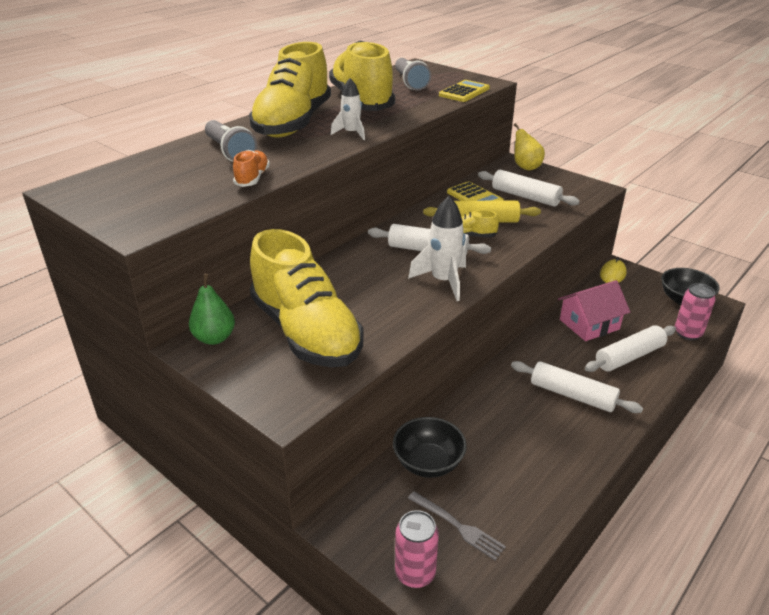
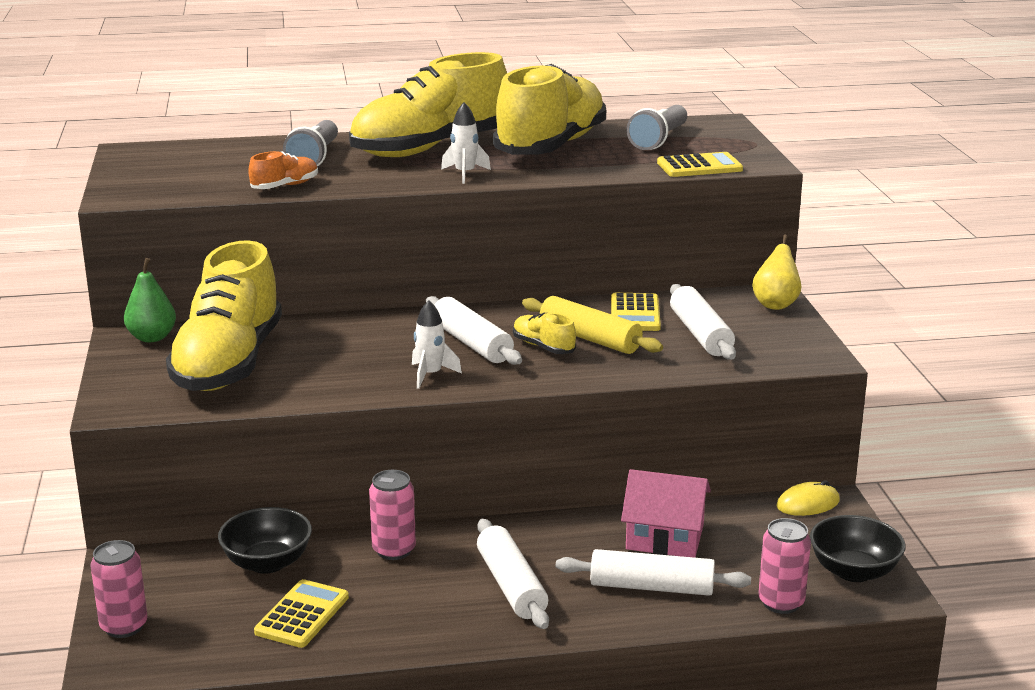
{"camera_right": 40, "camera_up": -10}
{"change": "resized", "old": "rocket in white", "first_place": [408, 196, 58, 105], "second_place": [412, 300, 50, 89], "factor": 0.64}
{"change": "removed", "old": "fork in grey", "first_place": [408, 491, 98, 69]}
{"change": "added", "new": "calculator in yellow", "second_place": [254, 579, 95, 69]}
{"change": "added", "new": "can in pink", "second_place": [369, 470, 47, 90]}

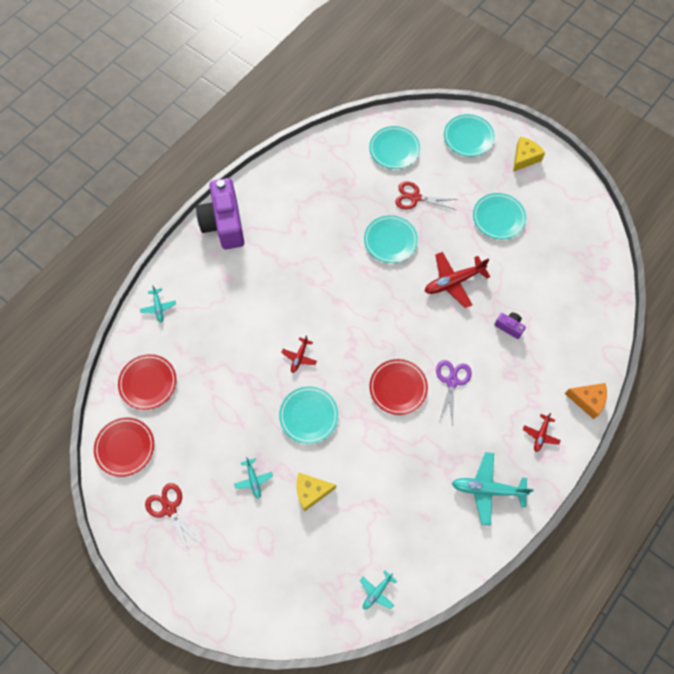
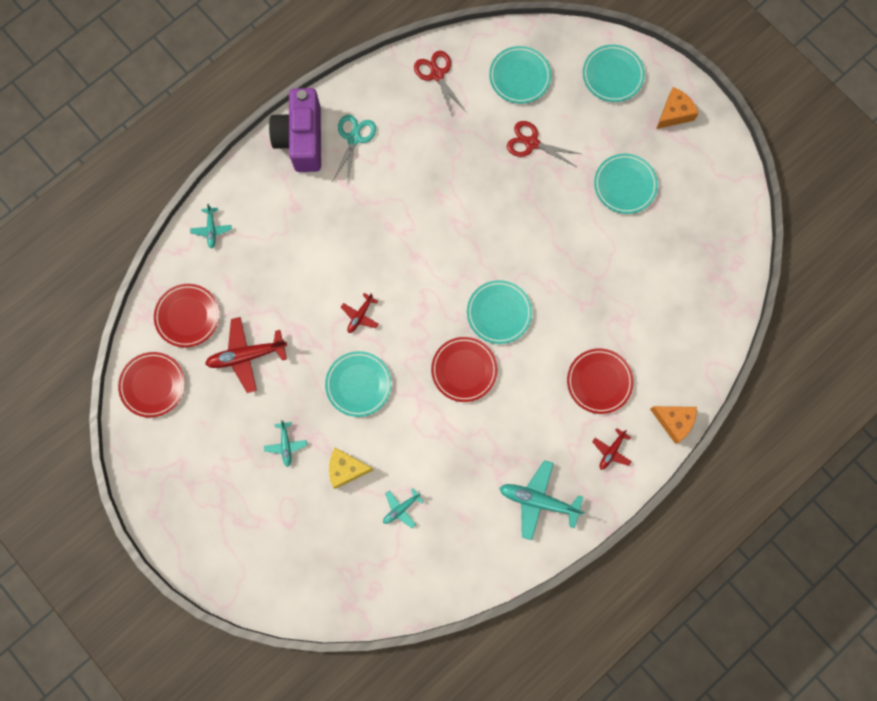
{"camera_right": 10, "camera_up": 10}
{"change": "moved", "old": "scissors in red", "first_place": [145, 483, 56, 69], "second_place": [414, 51, 52, 66]}
{"change": "moved", "old": "plane in turquoise", "first_place": [360, 570, 37, 39], "second_place": [383, 488, 41, 40]}
{"change": "moved", "old": "plate in turquoise", "first_place": [364, 215, 54, 48], "second_place": [467, 280, 65, 64]}
{"change": "moved", "old": "plane in red", "first_place": [425, 252, 65, 56], "second_place": [205, 317, 82, 76]}
{"change": "removed", "old": "scissors in purple", "first_place": [436, 360, 36, 66]}
{"change": "removed", "old": "camera in purple", "first_place": [494, 313, 32, 26]}
{"change": "recoloured", "old": "cheese in yellow", "new": "cheese in orange", "first_place": [513, 137, 32, 35], "second_place": [656, 87, 43, 42]}
{"change": "added", "new": "scissors in turquoise", "second_place": [333, 115, 43, 70]}
{"change": "added", "new": "plate in red", "second_place": [567, 348, 67, 66]}

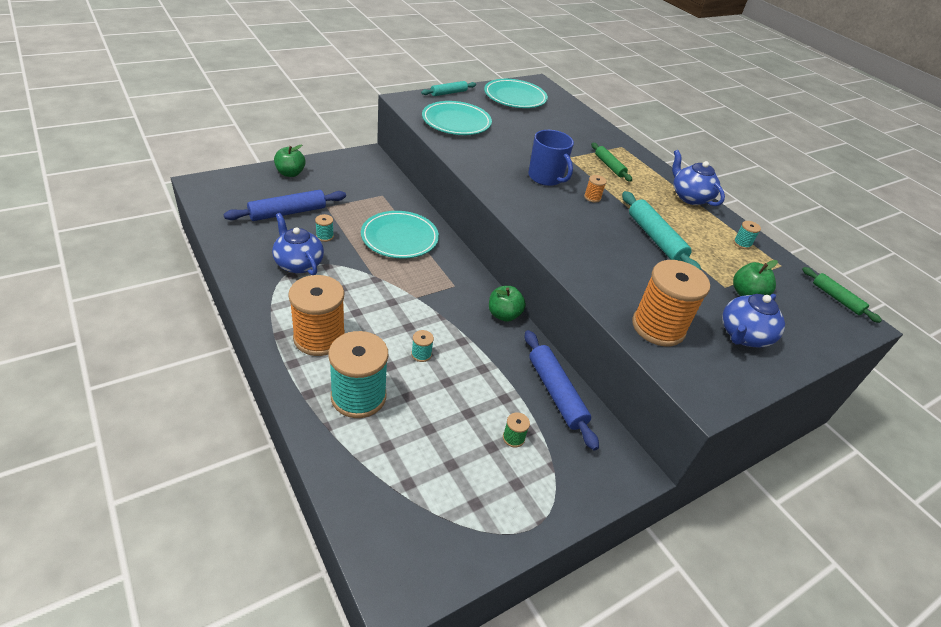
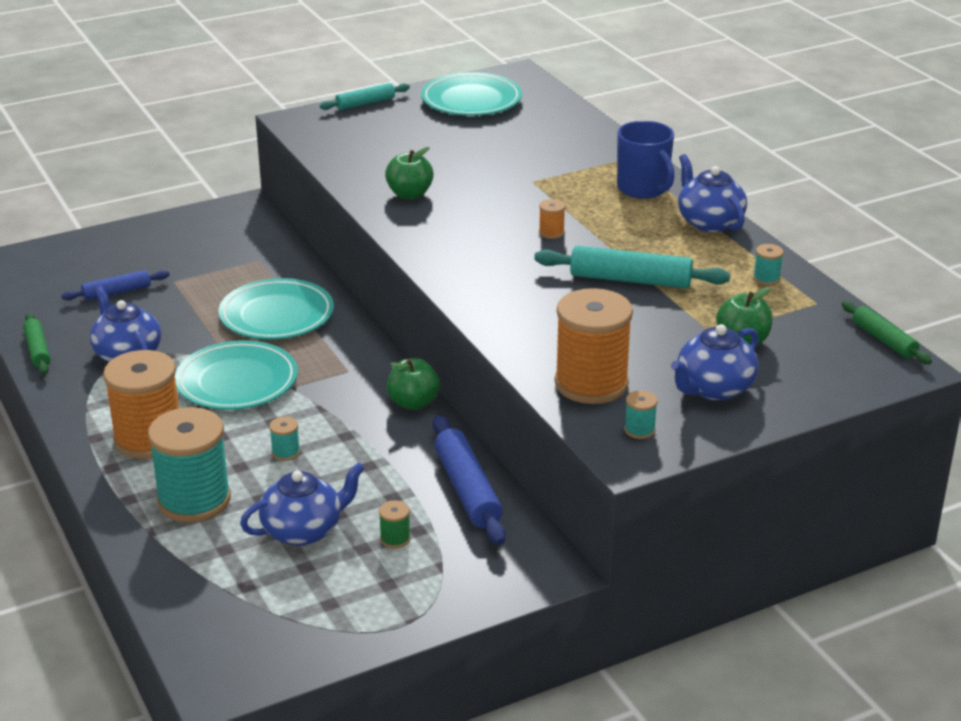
{"camera_right": 10, "camera_up": -10}
{"change": "resized", "old": "rolling pin in blue", "first_place": [223, 190, 123, 31], "second_place": [61, 270, 109, 30], "factor": 0.61}
{"change": "moved", "old": "apple in green", "first_place": [274, 145, 31, 32], "second_place": [385, 147, 49, 52]}
{"change": "moved", "old": "spool in turquoise", "first_place": [315, 214, 19, 28], "second_place": [624, 390, 34, 49]}
{"change": "moved", "old": "plate in turquoise", "first_place": [422, 101, 70, 34], "second_place": [175, 340, 123, 70]}
{"change": "moved", "old": "mug in blue", "first_place": [528, 130, 46, 56], "second_place": [617, 121, 58, 78]}
{"change": "moved", "old": "rolling pin in green", "first_place": [591, 143, 41, 39], "second_place": [23, 313, 28, 62]}
{"change": "turned", "old": "rolling pin in turquoise", "first_place": [622, 191, 79, 79], "second_place": [534, 246, 196, 42], "degrees": -60}
{"change": "added", "new": "teapot in blue", "second_place": [240, 463, 125, 83]}

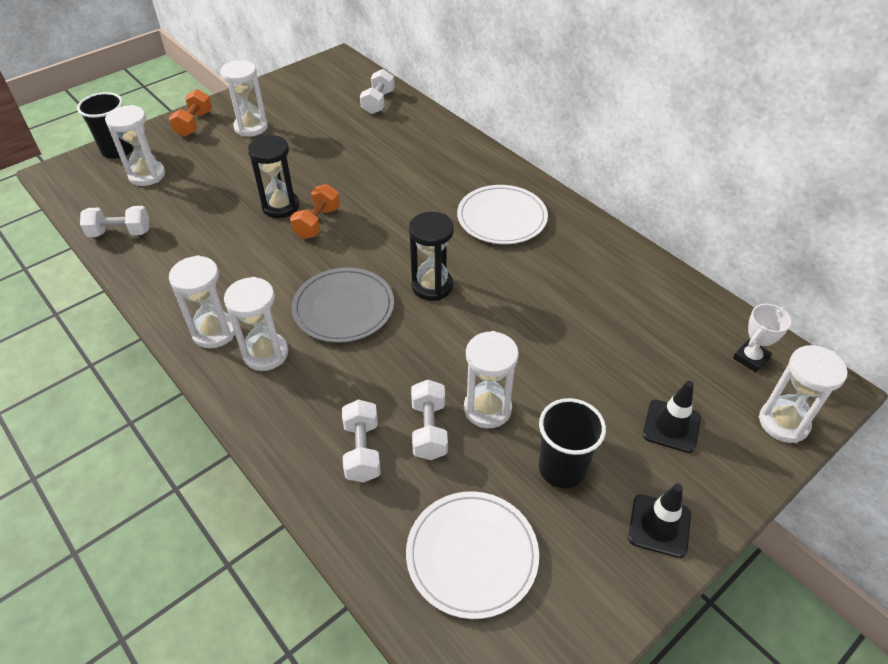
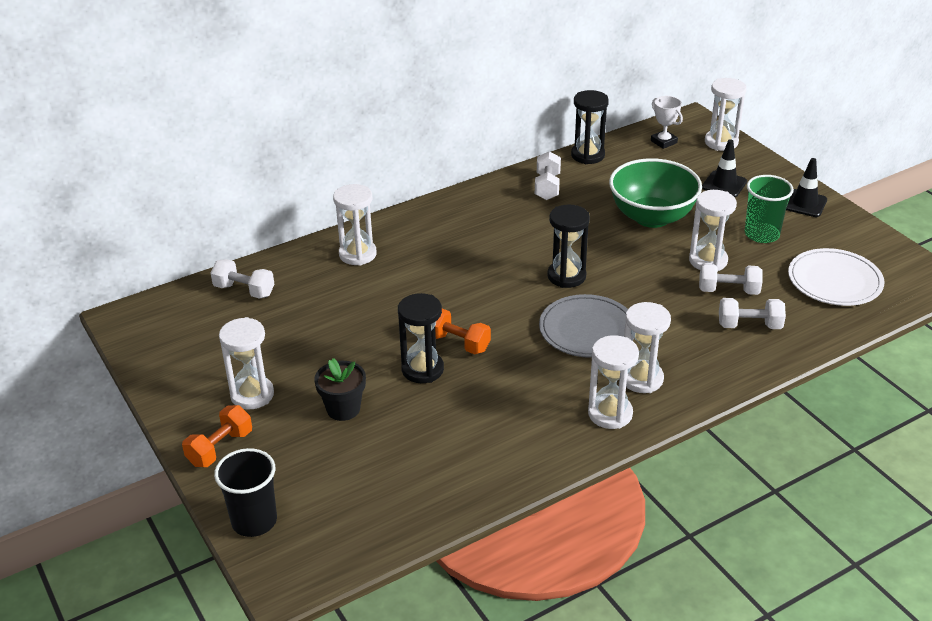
{"camera_right": -80, "camera_up": -10}
{"change": "moved", "old": "dumbbell in white", "first_place": [80, 206, 69, 31], "second_place": [535, 151, 26, 49]}
{"change": "moved", "old": "hourglass in white", "first_place": [105, 105, 60, 81], "second_place": [333, 184, 44, 82]}
{"change": "turned", "old": "dumbbell in orange", "first_place": [169, 89, 43, 48], "second_place": [182, 405, 70, 62], "degrees": -75}
{"change": "removed", "old": "plate in white", "first_place": [457, 185, 91, 59]}
{"change": "recoloured", "old": "cup in black", "new": "cup in green", "first_place": [539, 398, 67, 90], "second_place": [745, 175, 49, 68]}
{"change": "added", "new": "flower pot in black", "second_place": [314, 358, 52, 63]}
{"change": "added", "new": "hourglass in black", "second_place": [571, 90, 38, 74]}
{"change": "added", "new": "bowl in green", "second_place": [609, 158, 93, 70]}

+ + + + +

## How to complete this task
Take every line from the data above that holds "black" and copy it out.

## Task response
{"change": "recoloured", "old": "cup in black", "new": "cup in green", "first_place": [539, 398, 67, 90], "second_place": [745, 175, 49, 68]}
{"change": "added", "new": "flower pot in black", "second_place": [314, 358, 52, 63]}
{"change": "added", "new": "hourglass in black", "second_place": [571, 90, 38, 74]}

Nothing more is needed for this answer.